Exercise: Go line by line through the data below and work out how many lines contain "black"; the answer is that number alone.

Records to use:

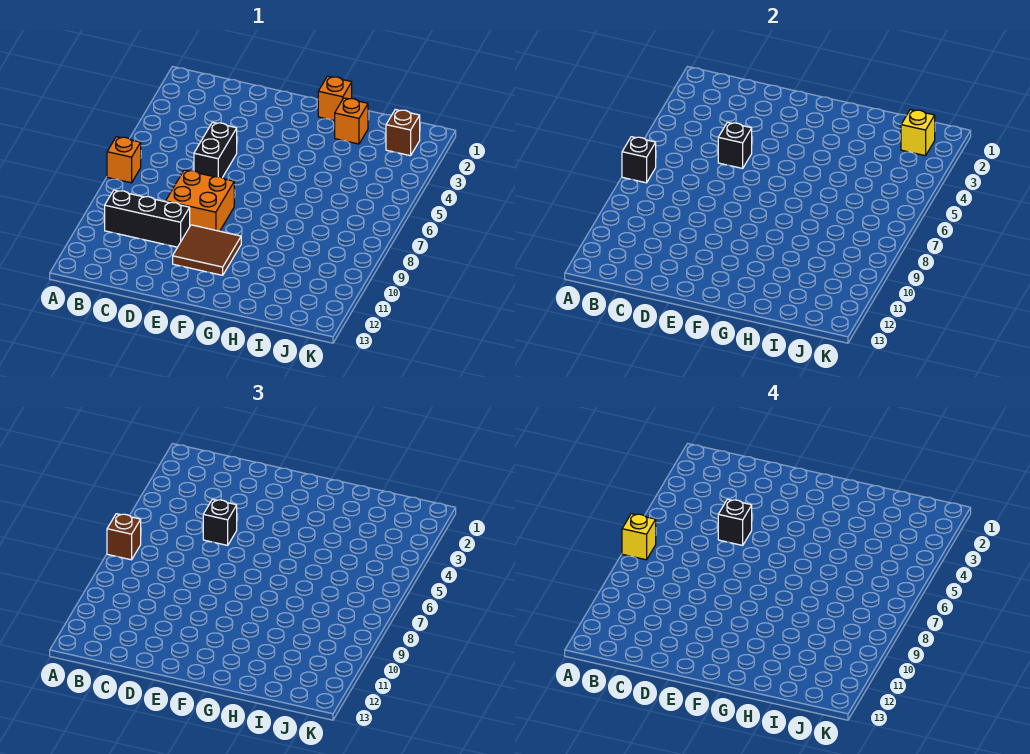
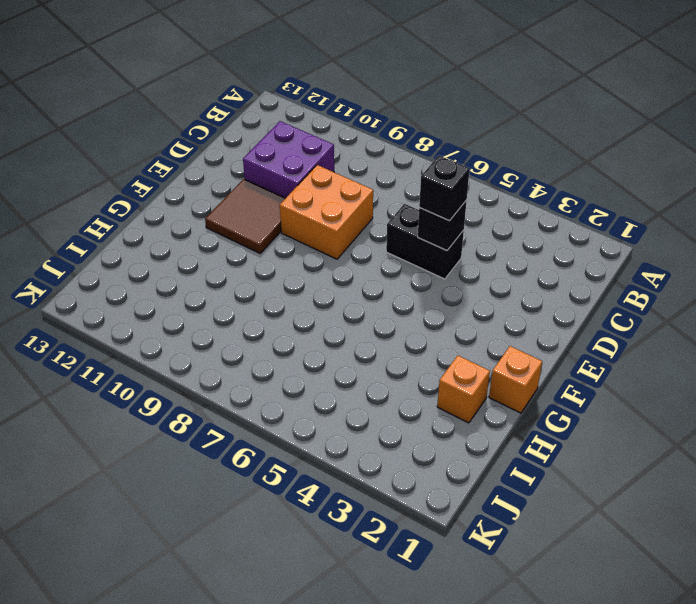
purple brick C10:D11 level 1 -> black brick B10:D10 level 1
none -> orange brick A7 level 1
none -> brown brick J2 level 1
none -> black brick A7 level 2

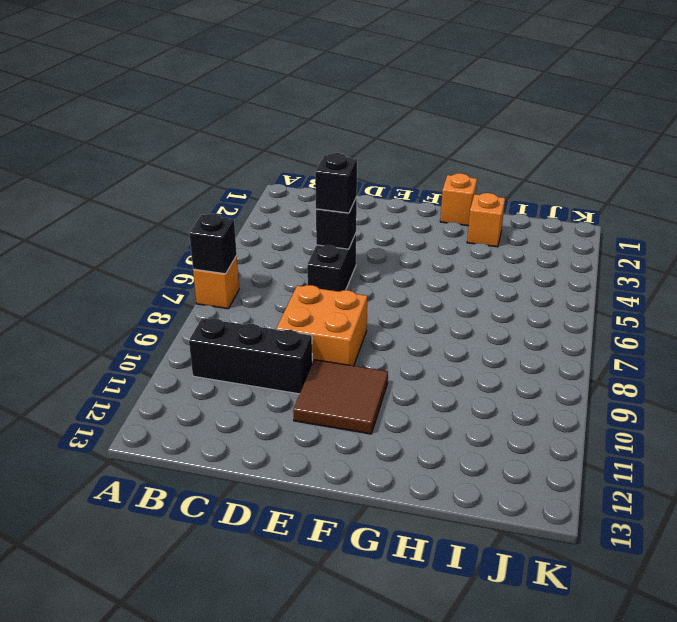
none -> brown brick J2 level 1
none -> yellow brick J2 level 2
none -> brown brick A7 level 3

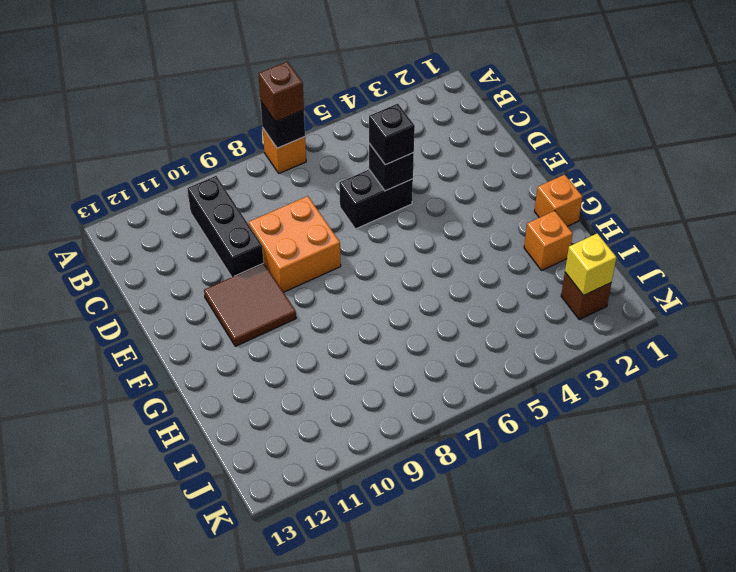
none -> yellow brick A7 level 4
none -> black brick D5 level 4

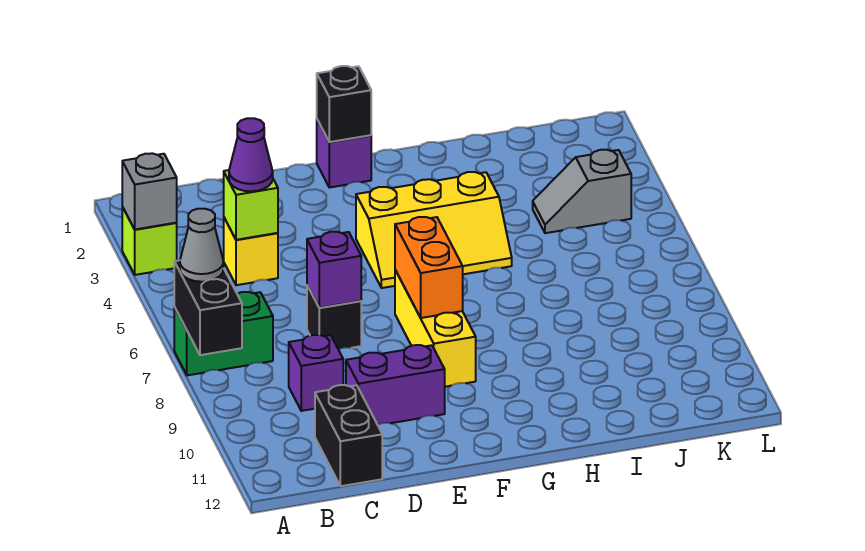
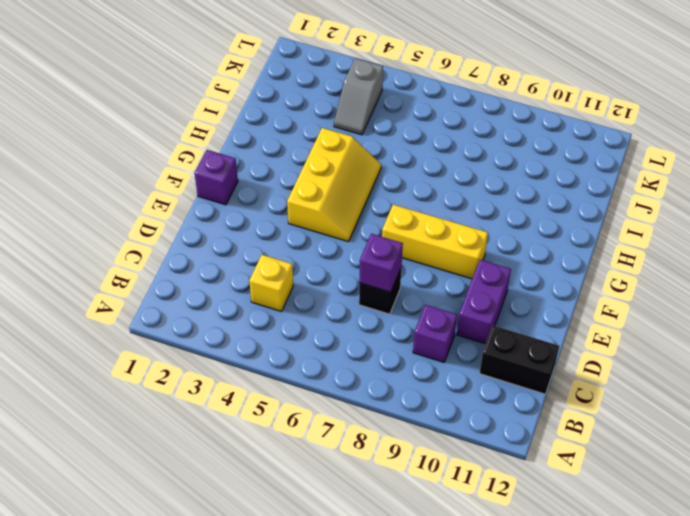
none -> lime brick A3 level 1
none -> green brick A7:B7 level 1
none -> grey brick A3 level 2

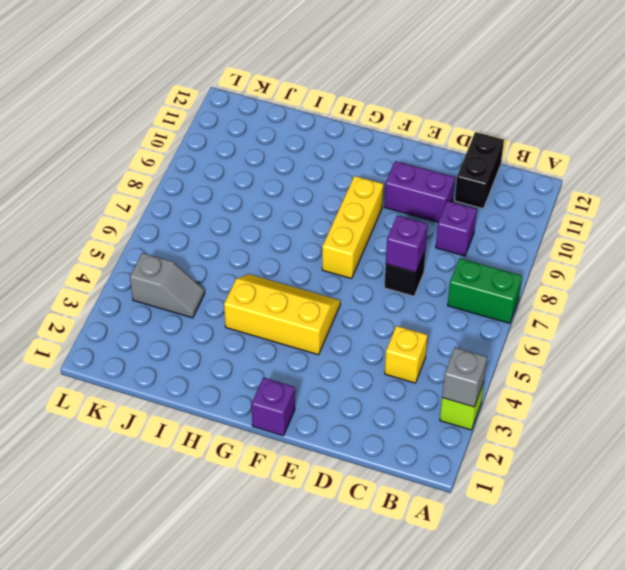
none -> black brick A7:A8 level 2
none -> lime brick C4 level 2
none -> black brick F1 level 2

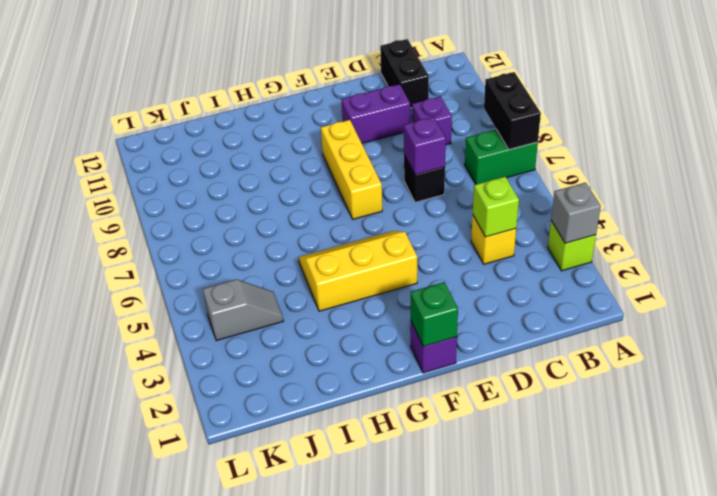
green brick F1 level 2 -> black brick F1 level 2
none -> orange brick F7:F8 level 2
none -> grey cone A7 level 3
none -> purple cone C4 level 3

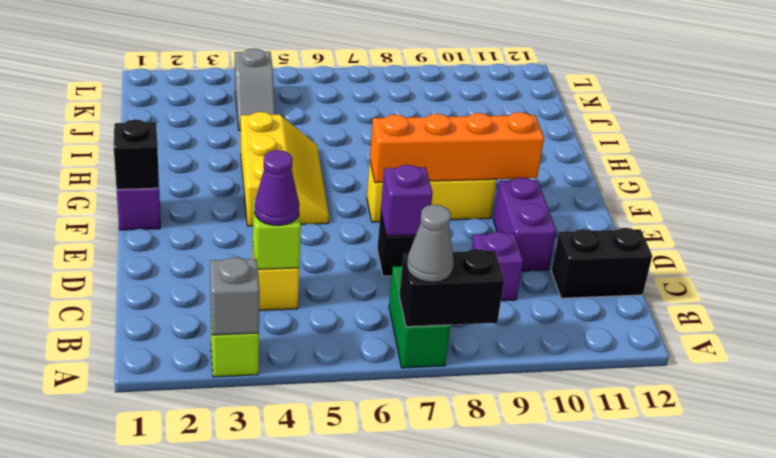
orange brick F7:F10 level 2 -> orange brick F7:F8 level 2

Completed task: 6